**Instructions for the task**
Line for line, return the data exactly, omitting all pictures.
==== Working data
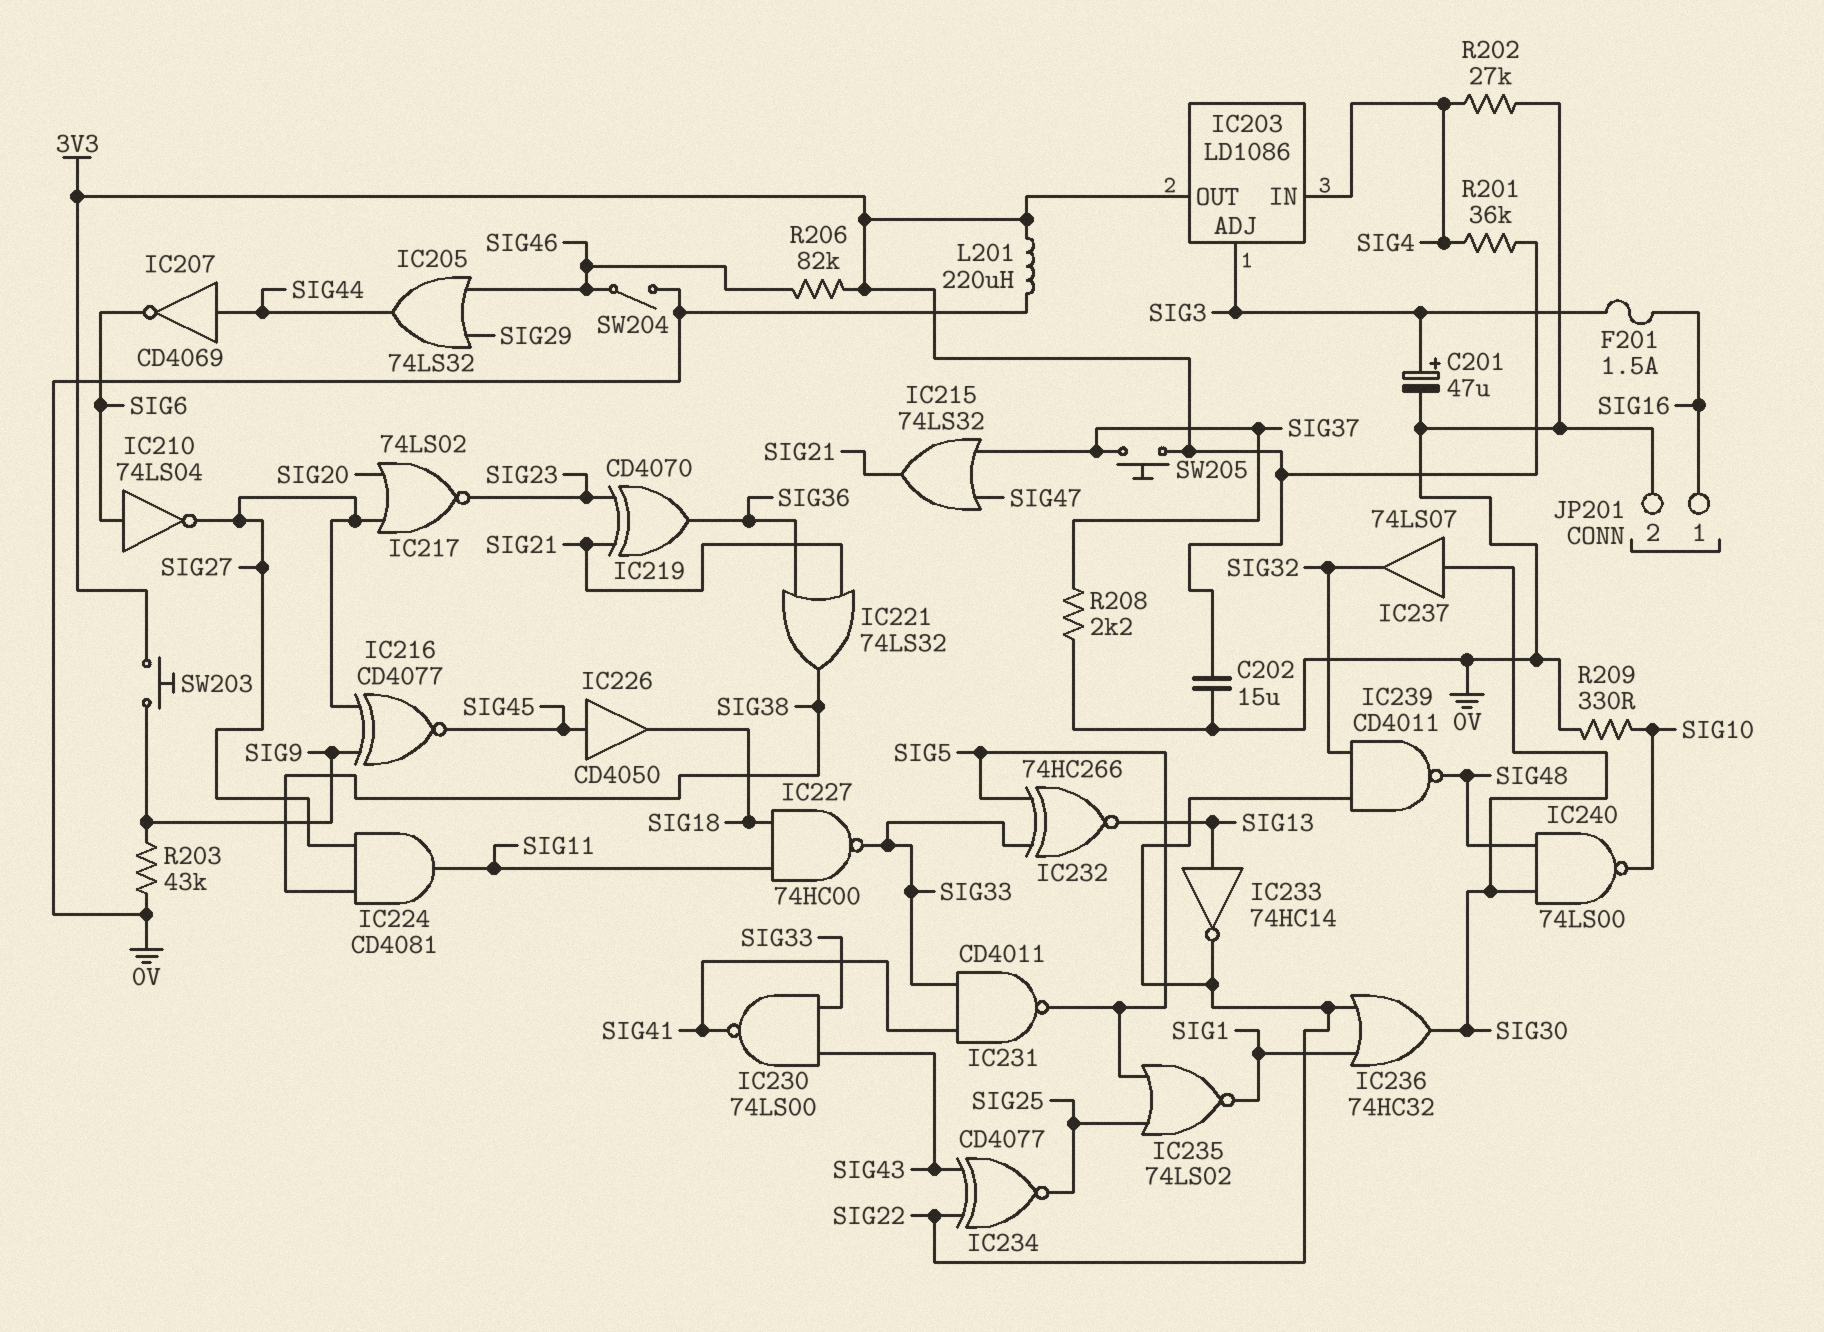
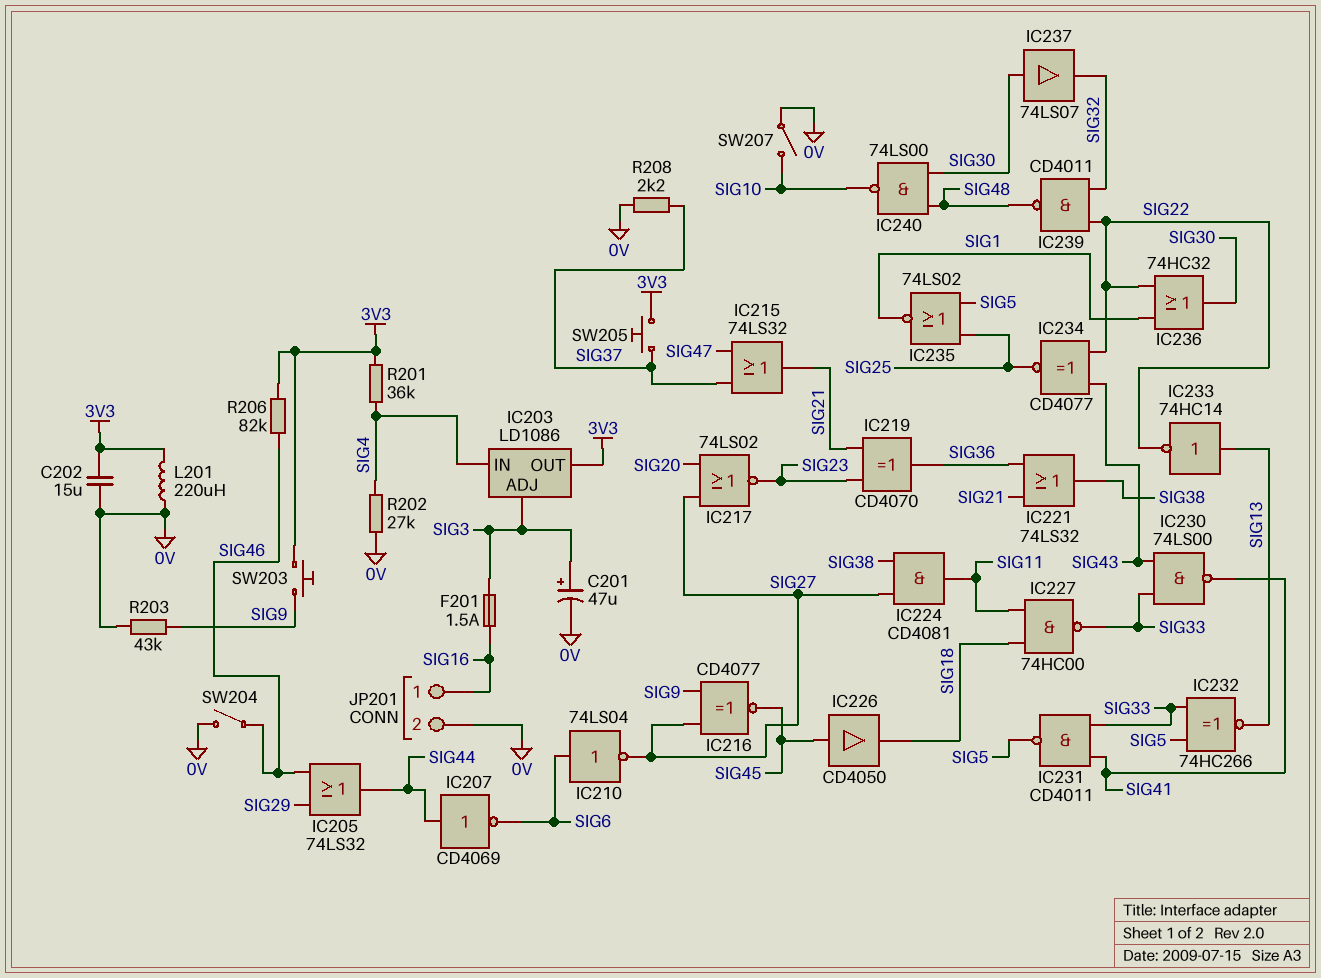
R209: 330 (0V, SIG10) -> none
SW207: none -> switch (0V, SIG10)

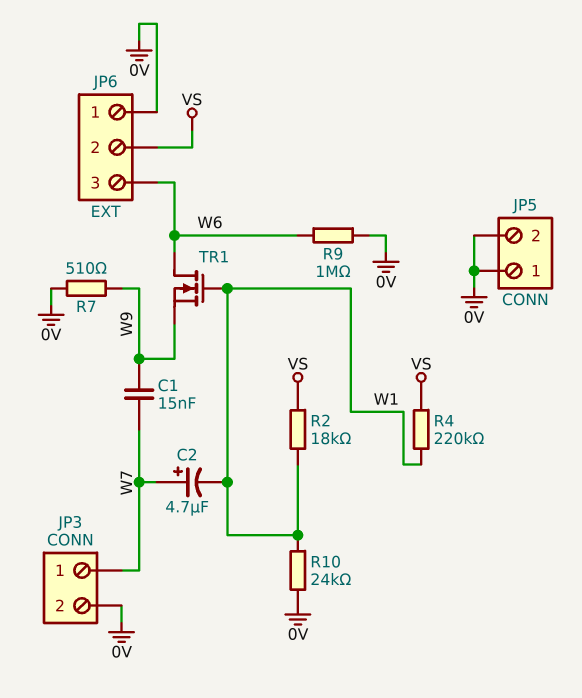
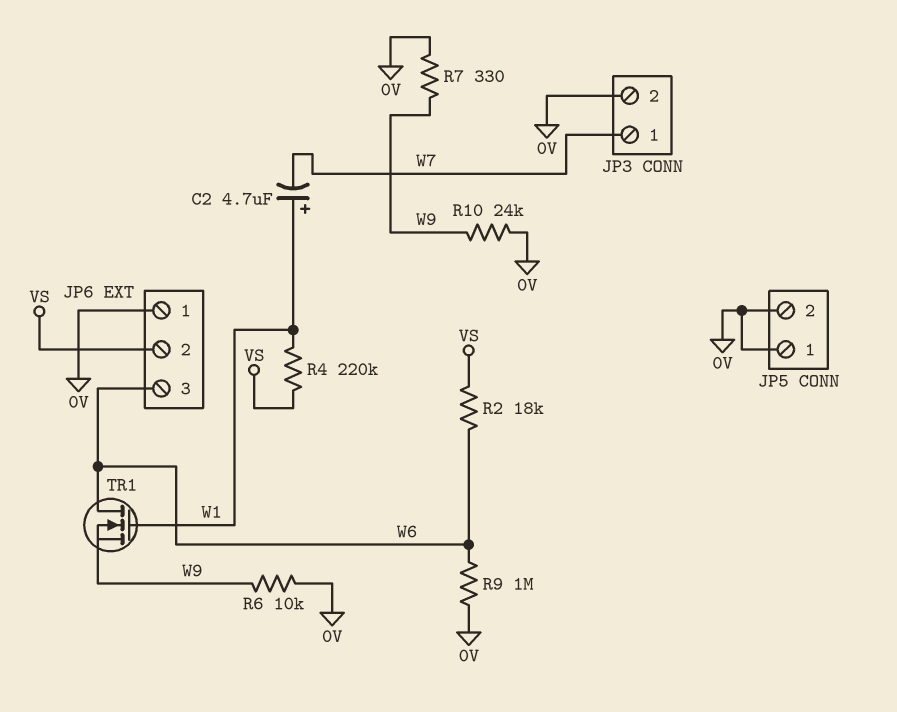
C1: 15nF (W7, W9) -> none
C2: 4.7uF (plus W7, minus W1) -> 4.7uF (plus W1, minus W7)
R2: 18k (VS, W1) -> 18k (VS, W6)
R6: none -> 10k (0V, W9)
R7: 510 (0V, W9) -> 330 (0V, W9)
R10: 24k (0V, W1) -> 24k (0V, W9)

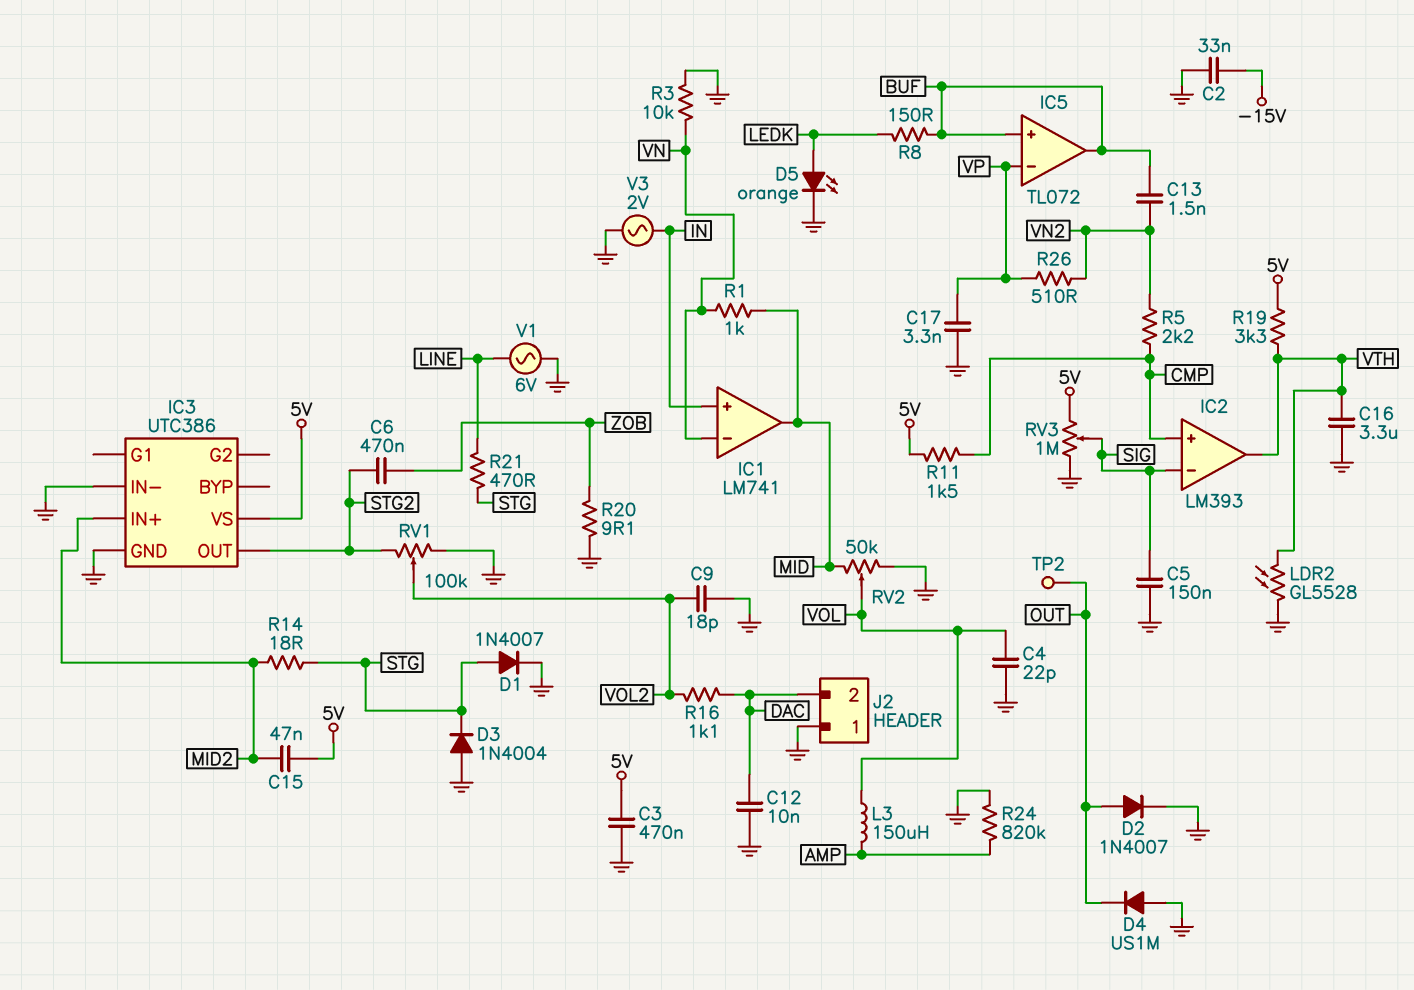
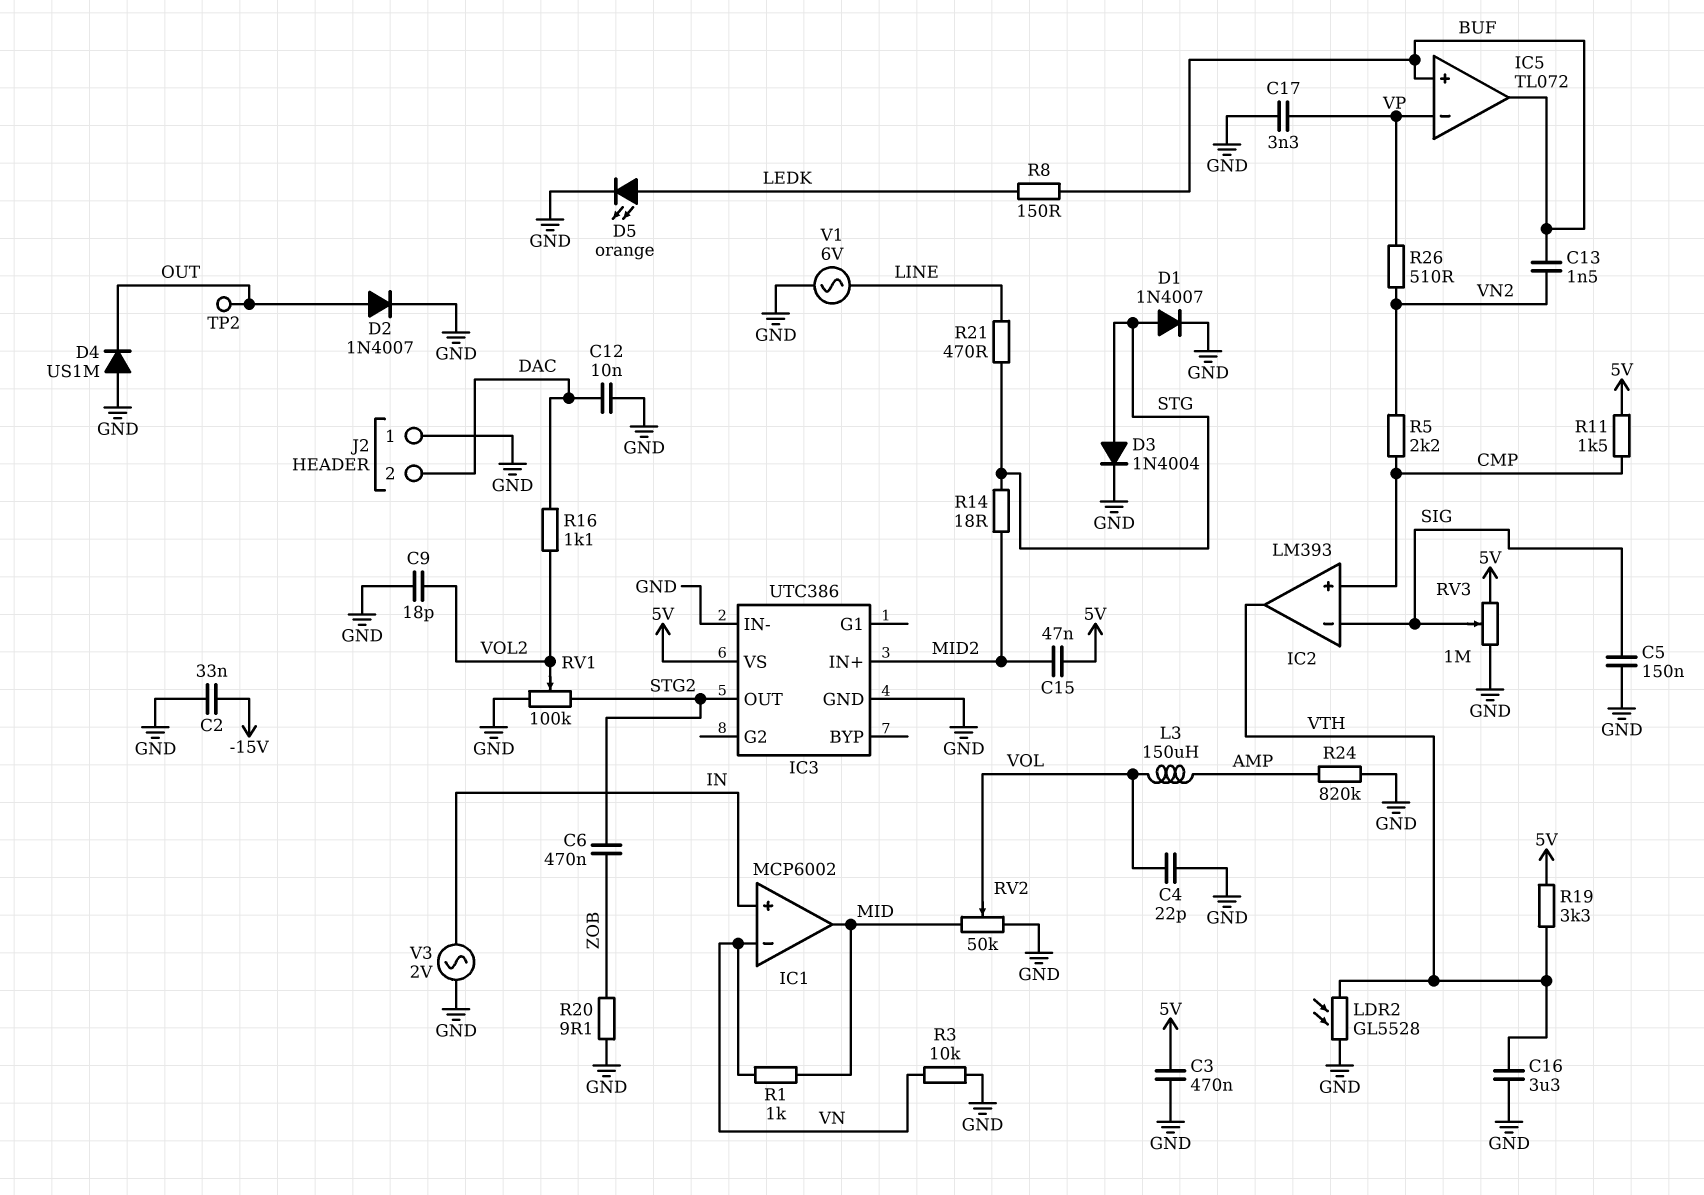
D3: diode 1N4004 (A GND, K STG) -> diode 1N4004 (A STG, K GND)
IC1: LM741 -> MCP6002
========
**Answer to this problem**
R209: 330 (0V, SIG10) -> none
SW207: none -> switch (0V, SIG10)

C1: 15nF (W7, W9) -> none
C2: 4.7uF (plus W7, minus W1) -> 4.7uF (plus W1, minus W7)
R2: 18k (VS, W1) -> 18k (VS, W6)
R6: none -> 10k (0V, W9)
R7: 510 (0V, W9) -> 330 (0V, W9)
R10: 24k (0V, W1) -> 24k (0V, W9)

D3: diode 1N4004 (A GND, K STG) -> diode 1N4004 (A STG, K GND)
IC1: LM741 -> MCP6002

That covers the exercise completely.